Your task: Only the text belongs in the copy: repeat each record exactly, without pictures.

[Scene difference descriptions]
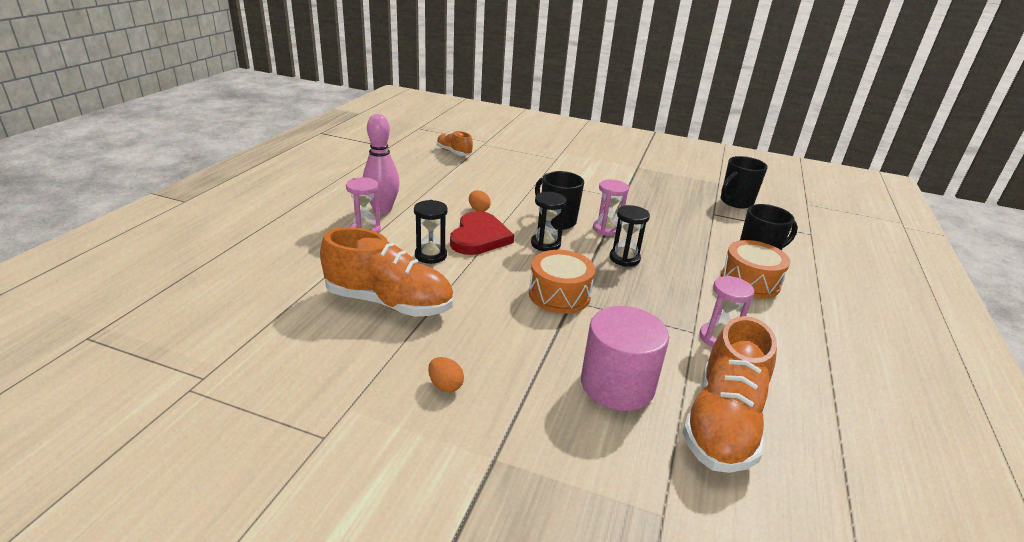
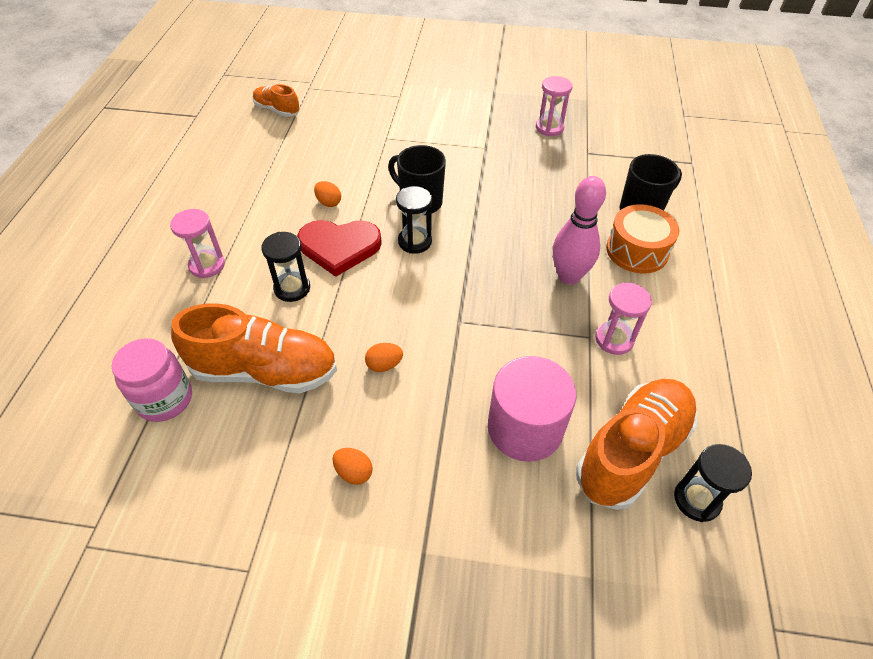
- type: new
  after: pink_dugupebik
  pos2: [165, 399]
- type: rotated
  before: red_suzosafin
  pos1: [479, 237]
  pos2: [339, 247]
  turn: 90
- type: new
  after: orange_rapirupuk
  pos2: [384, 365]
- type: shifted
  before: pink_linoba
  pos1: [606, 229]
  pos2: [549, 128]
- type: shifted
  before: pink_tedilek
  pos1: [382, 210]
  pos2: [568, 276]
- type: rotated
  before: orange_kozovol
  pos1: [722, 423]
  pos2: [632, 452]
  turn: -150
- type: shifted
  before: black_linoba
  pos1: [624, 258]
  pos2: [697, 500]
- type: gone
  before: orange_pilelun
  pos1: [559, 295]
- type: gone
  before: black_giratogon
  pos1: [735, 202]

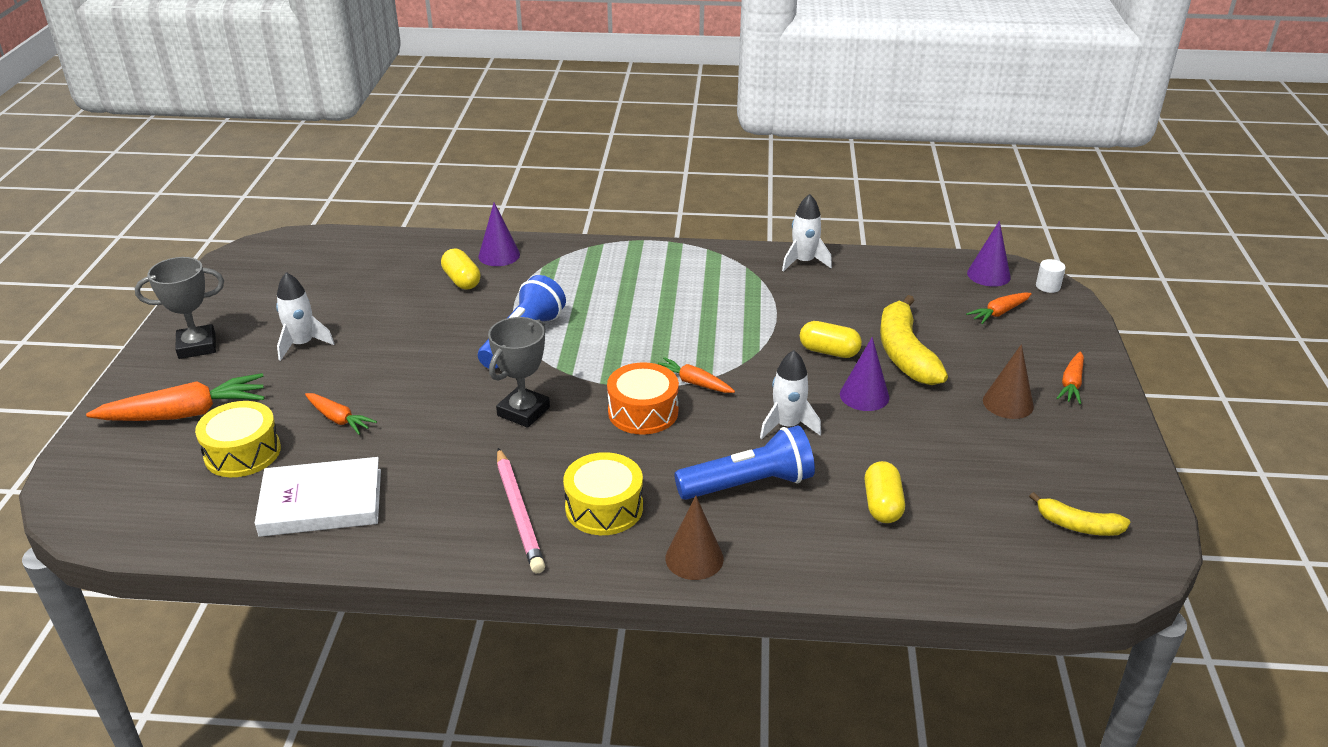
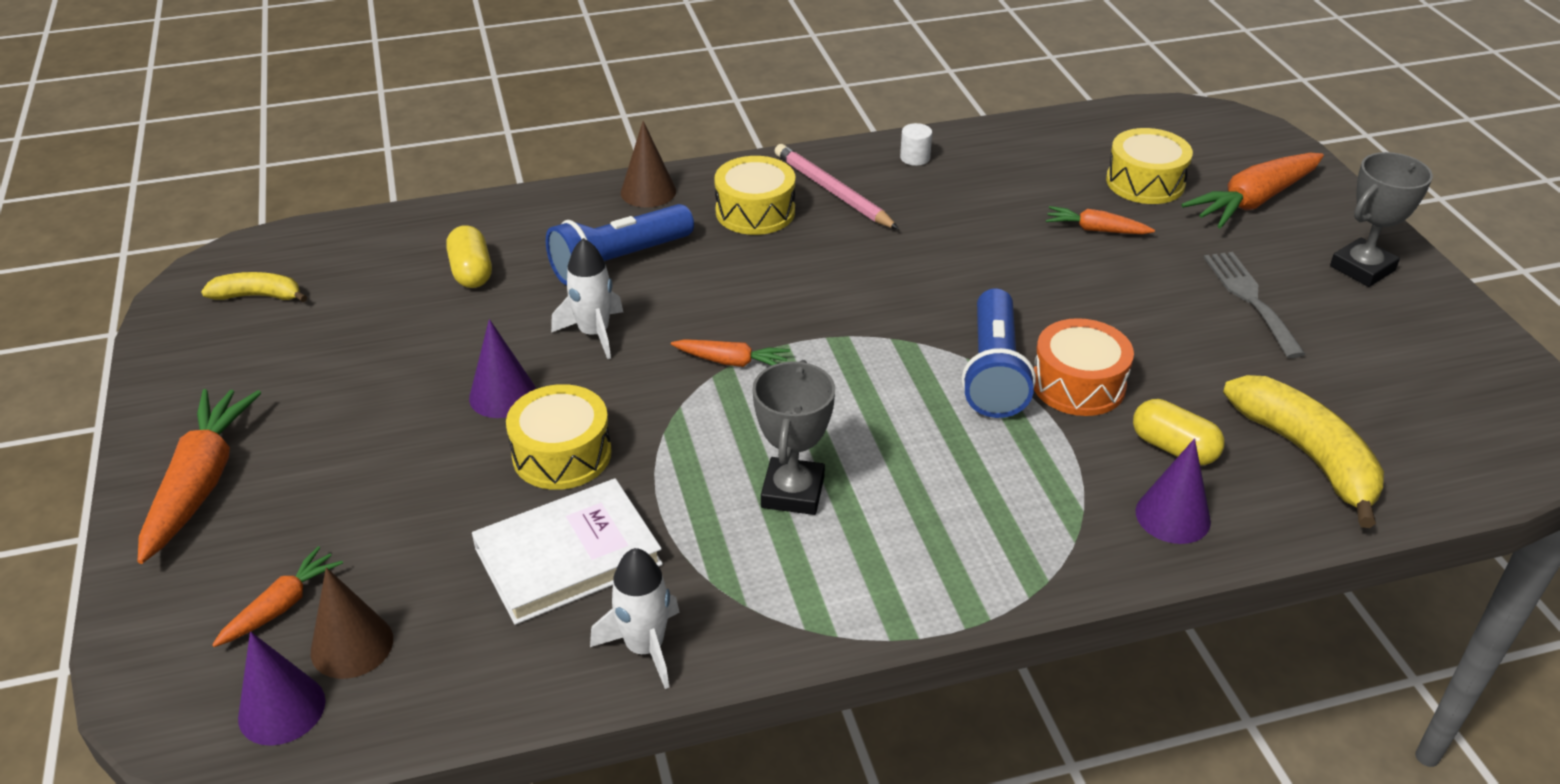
- type: scaled
  before: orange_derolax
  pos1: [1071, 384]
  pos2: [201, 483]
  scale: 1.81
- type: shifted
  before: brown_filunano
  pos1: [1008, 403]
  pos2: [352, 645]
- type: shifted
  before: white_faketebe
  pos1: [321, 502]
  pos2: [568, 556]
- type: swapped
  before: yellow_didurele
  after: yellow_pilelun
  pos1: [829, 351]
  pos2: [562, 454]
- type: shifted
  before: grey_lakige
  pos1: [523, 411]
  pos2: [792, 492]
- type: shifted
  before: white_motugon
  pos1: [1048, 286]
  pos2: [915, 158]
- type: shifted
  before: orange_pilelun
  pos1: [643, 412]
  pos2: [1078, 384]
- type: swapped
  before: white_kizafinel
  after: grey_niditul
  pos1: [302, 344]
  pos2: [1250, 299]
- type: shifted
  before: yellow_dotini
  pos1: [905, 353]
  pos2: [1306, 455]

Completed exercise:
- type: new
  after: pink_dugupebik
  pos2: [165, 399]
- type: rotated
  before: red_suzosafin
  pos1: [479, 237]
  pos2: [339, 247]
  turn: 90
- type: new
  after: orange_rapirupuk
  pos2: [384, 365]
- type: shifted
  before: pink_linoba
  pos1: [606, 229]
  pos2: [549, 128]
- type: shifted
  before: pink_tedilek
  pos1: [382, 210]
  pos2: [568, 276]
- type: rotated
  before: orange_kozovol
  pos1: [722, 423]
  pos2: [632, 452]
  turn: -150
- type: shifted
  before: black_linoba
  pos1: [624, 258]
  pos2: [697, 500]
- type: gone
  before: orange_pilelun
  pos1: [559, 295]
- type: gone
  before: black_giratogon
  pos1: [735, 202]

- type: scaled
  before: orange_derolax
  pos1: [1071, 384]
  pos2: [201, 483]
  scale: 1.81
- type: shifted
  before: brown_filunano
  pos1: [1008, 403]
  pos2: [352, 645]
- type: shifted
  before: white_faketebe
  pos1: [321, 502]
  pos2: [568, 556]
- type: swapped
  before: yellow_didurele
  after: yellow_pilelun
  pos1: [829, 351]
  pos2: [562, 454]
- type: shifted
  before: grey_lakige
  pos1: [523, 411]
  pos2: [792, 492]
- type: shifted
  before: white_motugon
  pos1: [1048, 286]
  pos2: [915, 158]
- type: shifted
  before: orange_pilelun
  pos1: [643, 412]
  pos2: [1078, 384]
- type: swapped
  before: white_kizafinel
  after: grey_niditul
  pos1: [302, 344]
  pos2: [1250, 299]
- type: shifted
  before: yellow_dotini
  pos1: [905, 353]
  pos2: [1306, 455]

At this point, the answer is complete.